■ **Your objective**
Return all of the data below verbatim and exclude every picture.

■ **Task input**

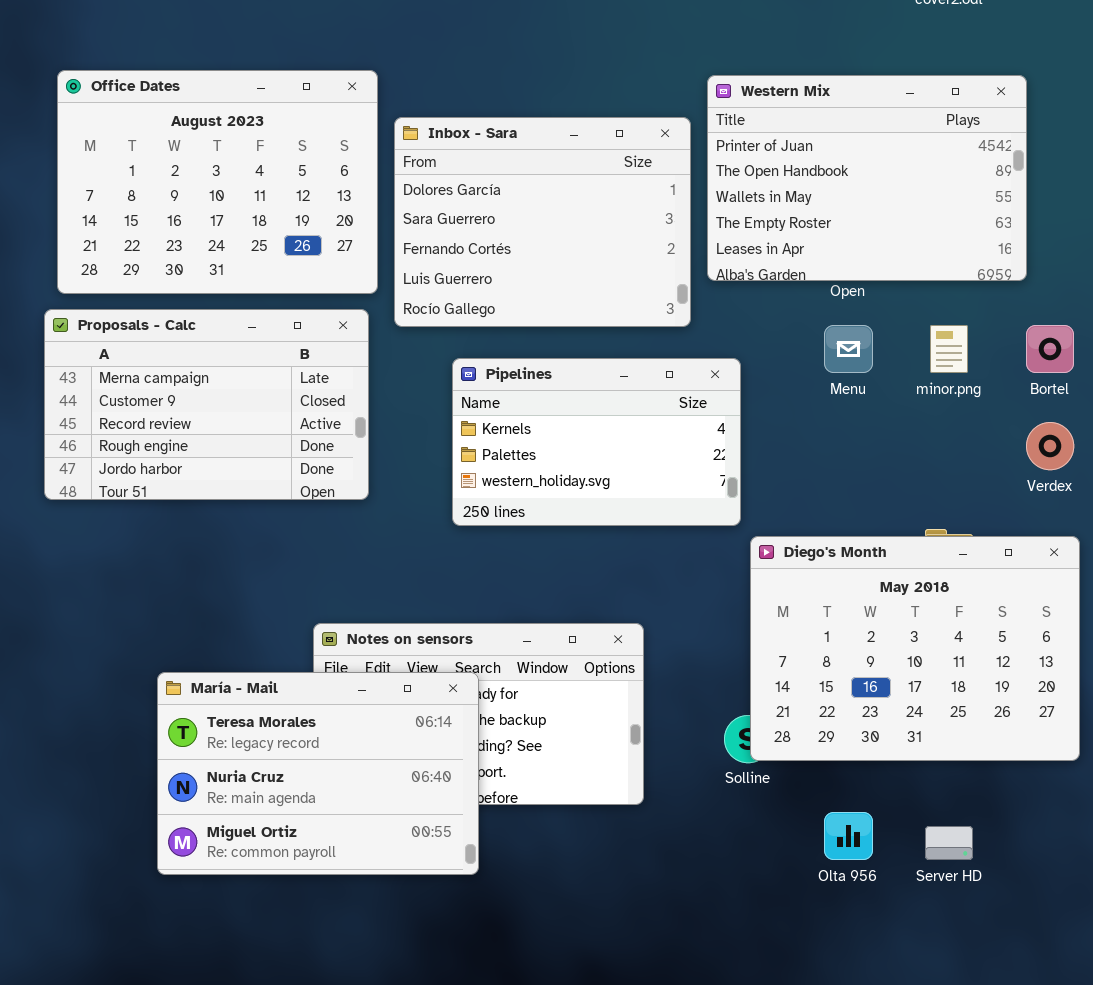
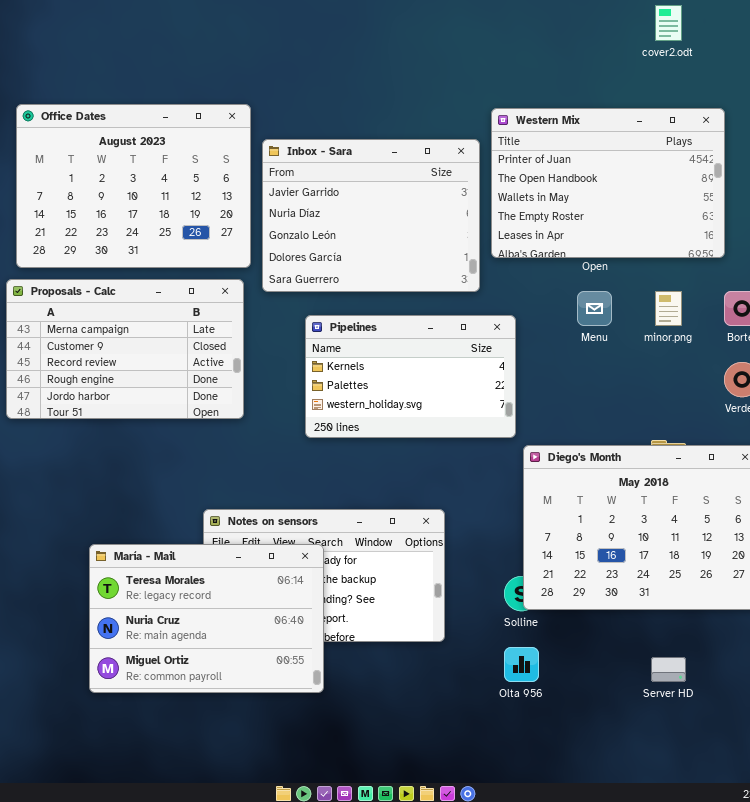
Inbox - Sara: [394,117,691,327] -> [262,139,480,292], scrolled up 3 rows
Olta 956: [824,812,873,860] -> [504,647,539,682], moved

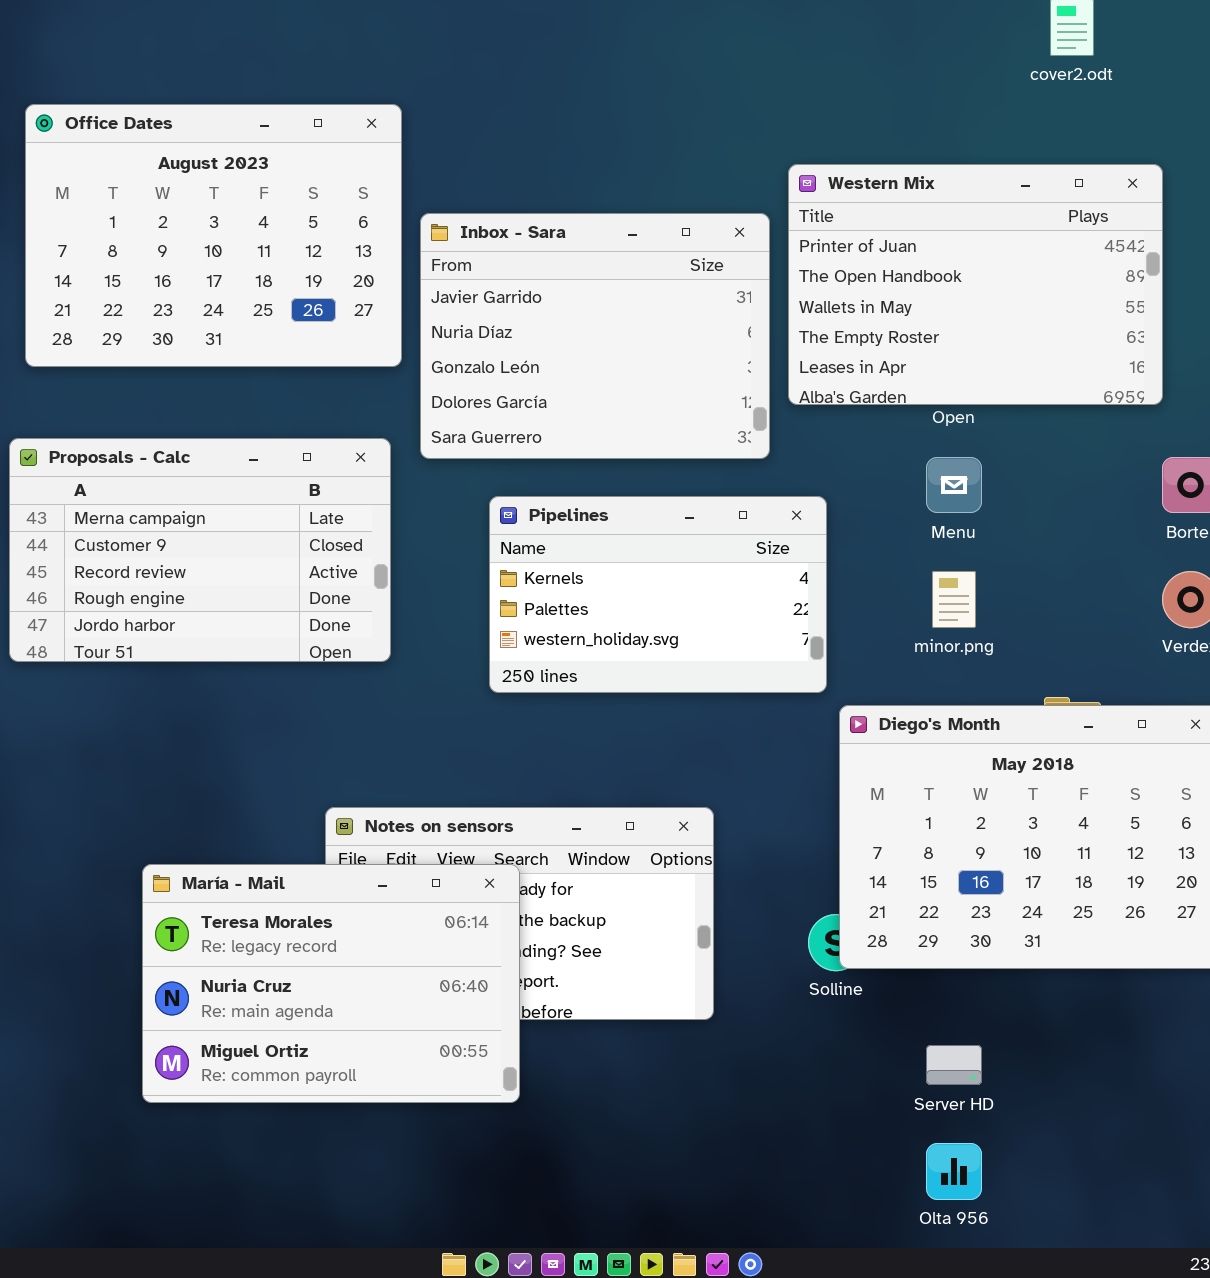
Office Dates: [16,104,251,268] -> [25,104,402,367], moved
minor.png: [655,291,682,326] -> [932,571,976,628], moved
Olta 956: [504,647,539,682] -> [926,1143,982,1200], moved
Server HD: [651,657,686,682] -> [926,1045,982,1085], moved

■ **Response for this exercise**
Inbox - Sara: [394,117,691,327] -> [262,139,480,292], scrolled up 3 rows
Olta 956: [824,812,873,860] -> [504,647,539,682], moved

Office Dates: [16,104,251,268] -> [25,104,402,367], moved
minor.png: [655,291,682,326] -> [932,571,976,628], moved
Olta 956: [504,647,539,682] -> [926,1143,982,1200], moved
Server HD: [651,657,686,682] -> [926,1045,982,1085], moved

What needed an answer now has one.